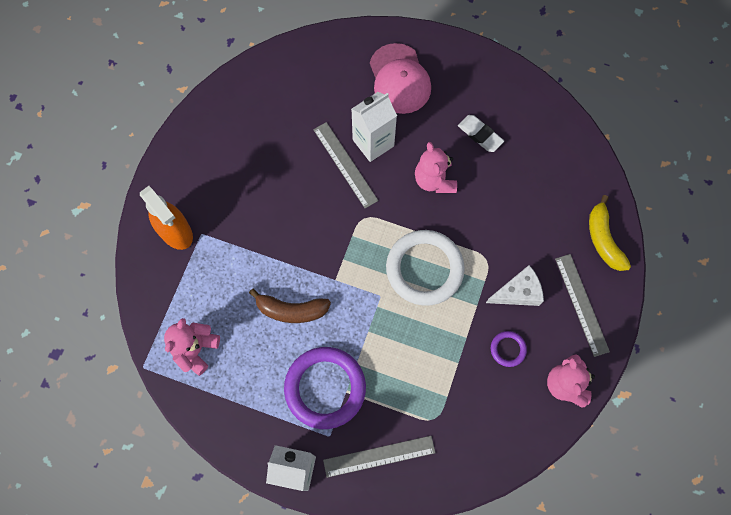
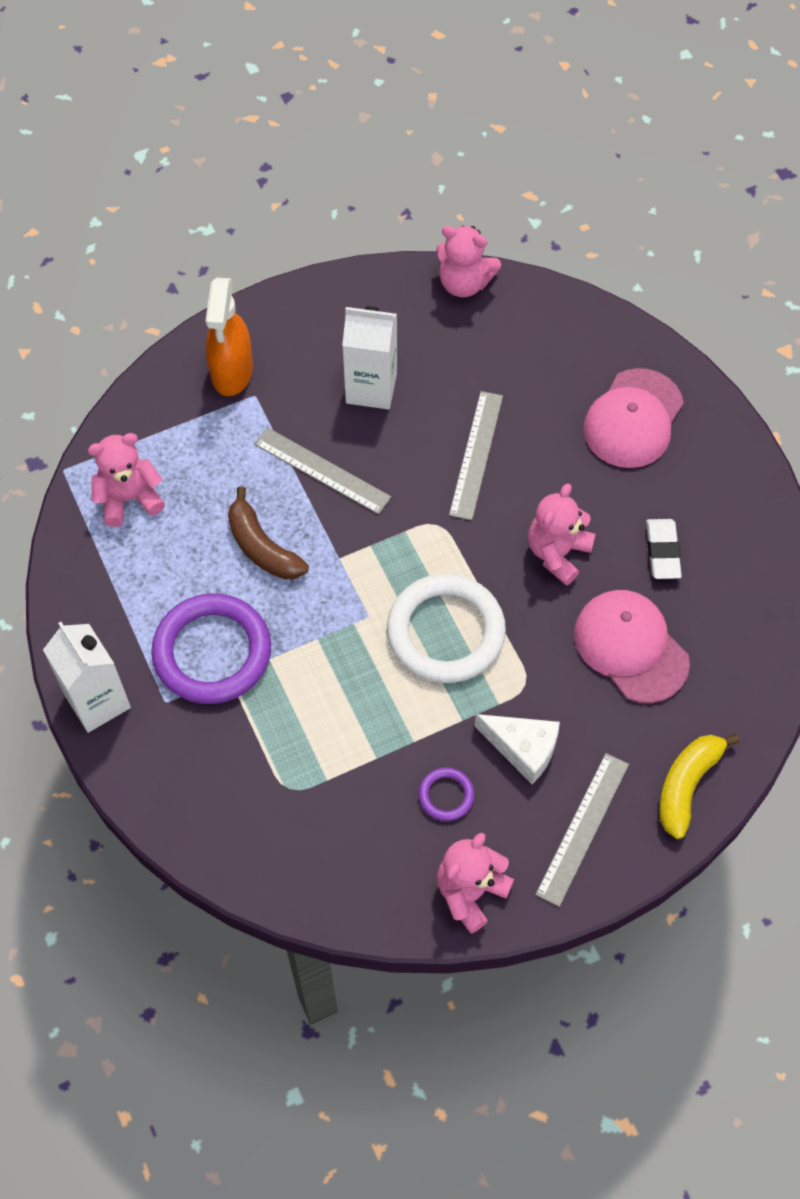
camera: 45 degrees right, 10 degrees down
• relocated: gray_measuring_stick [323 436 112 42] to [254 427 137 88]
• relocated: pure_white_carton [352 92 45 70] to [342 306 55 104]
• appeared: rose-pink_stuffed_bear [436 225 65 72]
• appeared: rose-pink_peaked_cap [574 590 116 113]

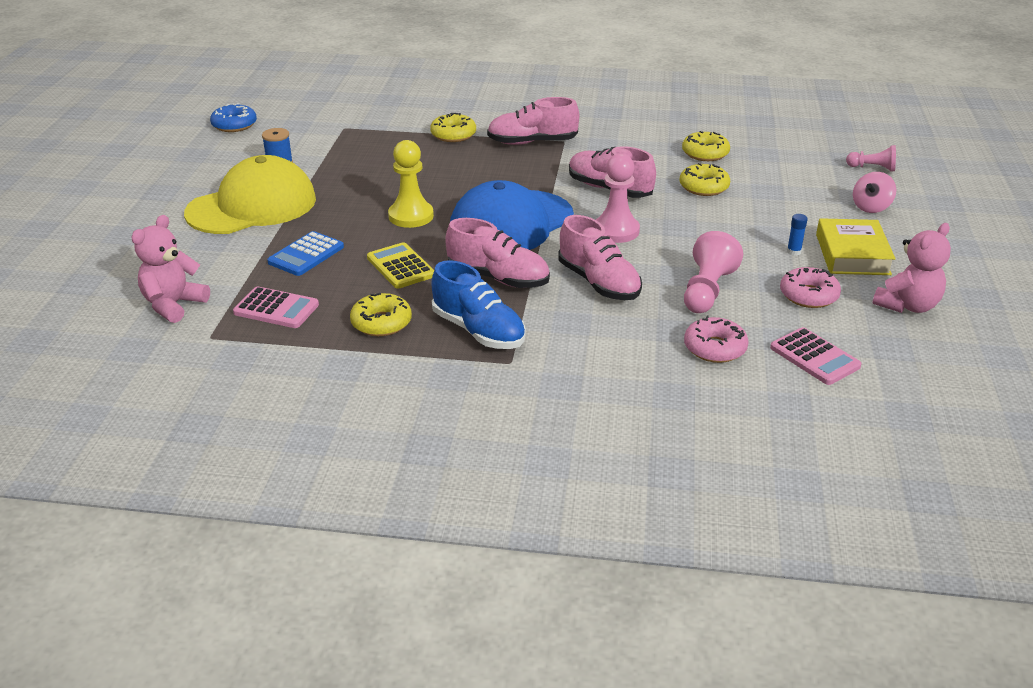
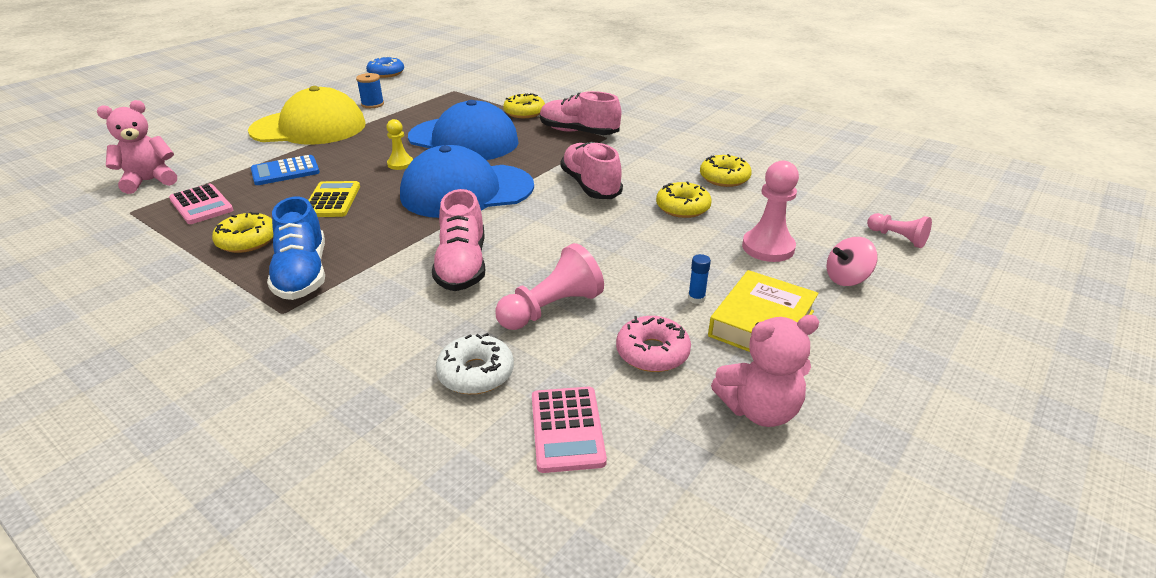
camera: 30 degrees right, 0 degrees up
• size: yellow_pawn [388 140 46 88] = [386 119 27 51] x0.61
• missing: rose-pink_shoe [445 218 105 70]
• relocated: rose-pink_pawn [596 153 44 90] to [742 161 57 101]
• colour: rose-pink_glazed_donut [684 316 65 47] to pure_white_glazed_donut [436 333 78 61]
• appeared: blue_peaked_cap [408 100 111 60]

══════════════════════════════

= TASK GOAL =
Nothing but the lines from the line containing "306 55 104]" through the end of the records belongs in the answer, written out exactly, both ends included, without pictures.

= COMPLETED EXERCISE =
• relocated: pure_white_carton [352 92 45 70] to [342 306 55 104]
• appeared: rose-pink_stuffed_bear [436 225 65 72]
• appeared: rose-pink_peaked_cap [574 590 116 113]

camera: 30 degrees right, 0 degrees up
• size: yellow_pawn [388 140 46 88] = [386 119 27 51] x0.61
• missing: rose-pink_shoe [445 218 105 70]
• relocated: rose-pink_pawn [596 153 44 90] to [742 161 57 101]
• colour: rose-pink_glazed_donut [684 316 65 47] to pure_white_glazed_donut [436 333 78 61]
• appeared: blue_peaked_cap [408 100 111 60]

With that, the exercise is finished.